Problem: Once the line containing "(504, 479) = (603, 523): pink" is found in the records below, return it and each following line exactly, up to and including the line containing "(545, 353) = (592, 381): orange", and nothing else.

═════ Dataset

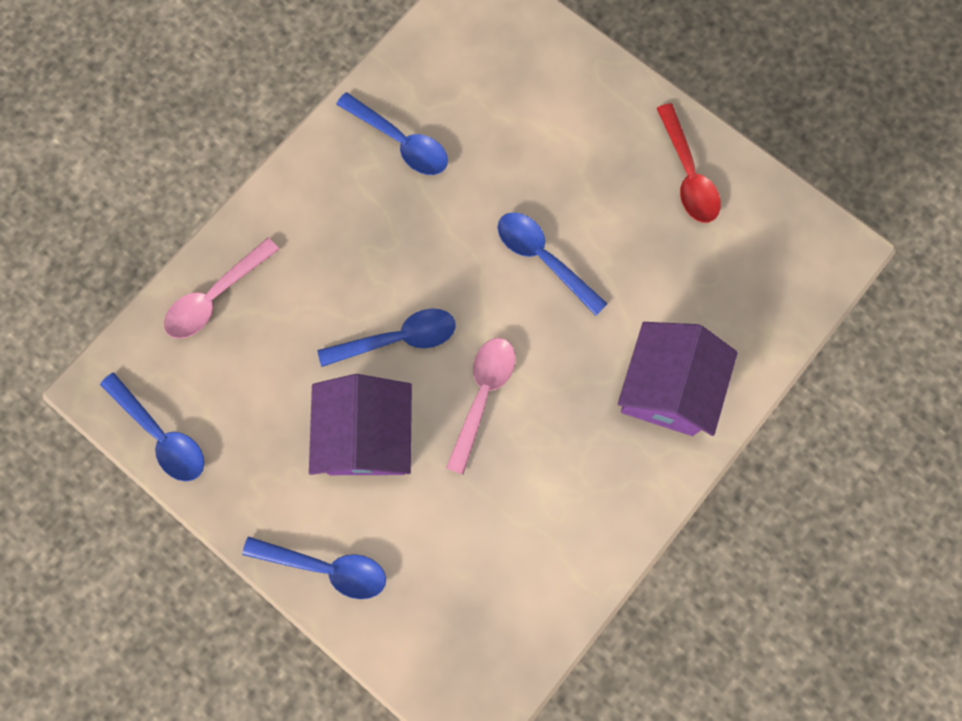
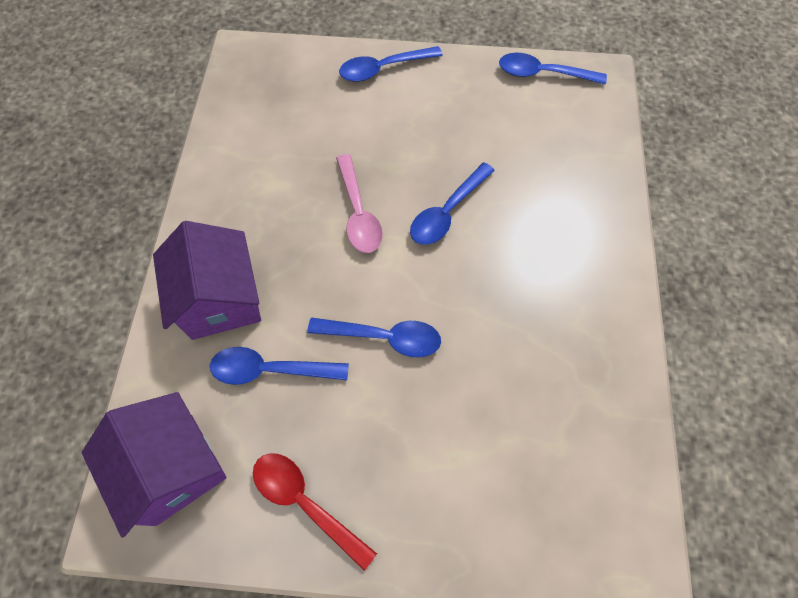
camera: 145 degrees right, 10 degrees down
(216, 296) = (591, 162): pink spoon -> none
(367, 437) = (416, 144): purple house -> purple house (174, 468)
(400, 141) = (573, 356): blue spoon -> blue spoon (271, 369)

══════════
═════ Dataset

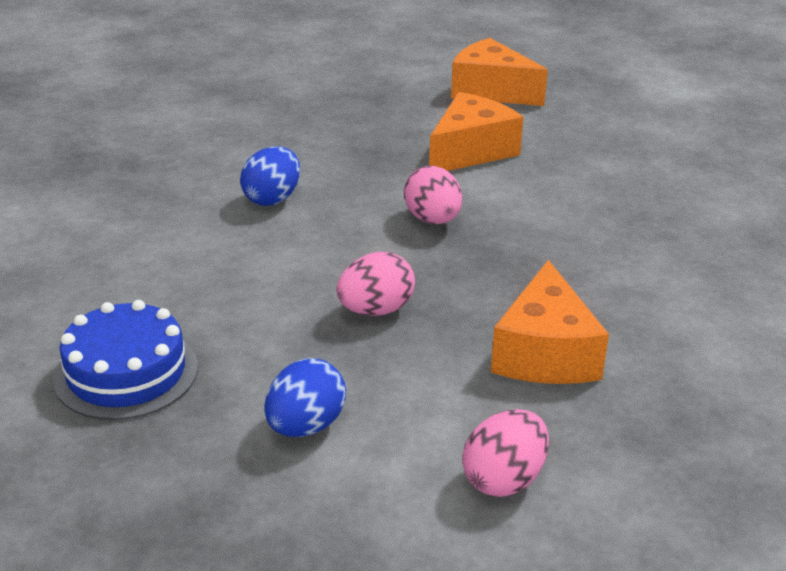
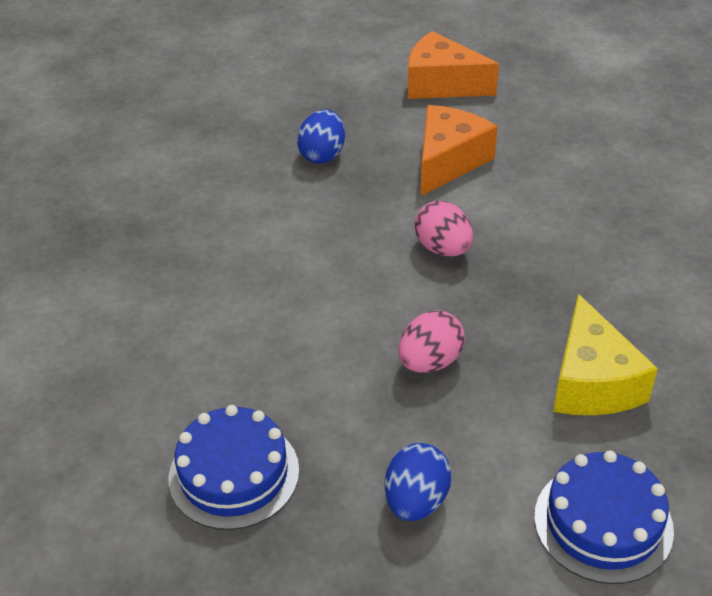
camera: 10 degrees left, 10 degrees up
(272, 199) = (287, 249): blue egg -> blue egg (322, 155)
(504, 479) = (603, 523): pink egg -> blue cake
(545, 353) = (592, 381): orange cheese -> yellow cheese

══════════
═════ Dataset

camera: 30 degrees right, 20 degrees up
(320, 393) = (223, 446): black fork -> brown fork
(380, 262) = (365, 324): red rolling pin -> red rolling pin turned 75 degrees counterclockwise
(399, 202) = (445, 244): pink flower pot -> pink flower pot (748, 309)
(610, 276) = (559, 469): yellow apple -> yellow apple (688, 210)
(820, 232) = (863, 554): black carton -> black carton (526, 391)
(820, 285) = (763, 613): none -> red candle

══════════

The answer:
(504, 479) = (603, 523): pink egg -> blue cake
(545, 353) = (592, 381): orange cheese -> yellow cheese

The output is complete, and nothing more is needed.